Given data:
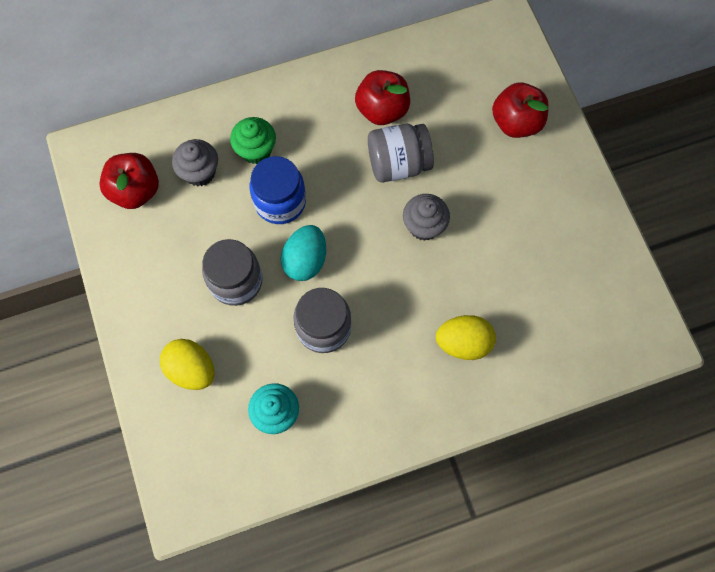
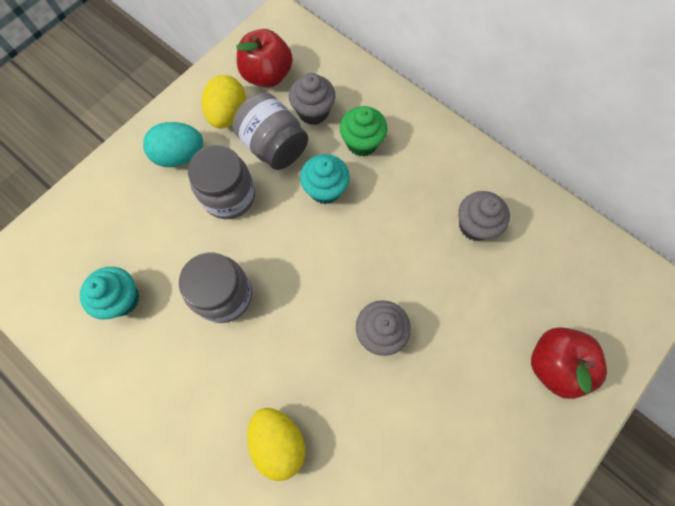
camera: 60 degrees right, 0 degrees up
(192, 369) = (130, 206): yellow egg -> yellow egg (228, 114)
(280, 202) = (325, 189): blue jar -> turquoise cupcake
(305, 260) = (281, 242): turquoise egg -> turquoise egg (180, 155)
(382, 110) = (475, 225): red apple -> grey cupcake
(398, 163) = (429, 271): grey jar -> grey jar (274, 146)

Exercise description:
Write out again exactly the lines that run from the one holding "(192, 369) = (130, 206): yellow" through the last line of the data; omit all other lines.

Output for this task:
(192, 369) = (130, 206): yellow egg -> yellow egg (228, 114)
(280, 202) = (325, 189): blue jar -> turquoise cupcake
(305, 260) = (281, 242): turquoise egg -> turquoise egg (180, 155)
(382, 110) = (475, 225): red apple -> grey cupcake
(398, 163) = (429, 271): grey jar -> grey jar (274, 146)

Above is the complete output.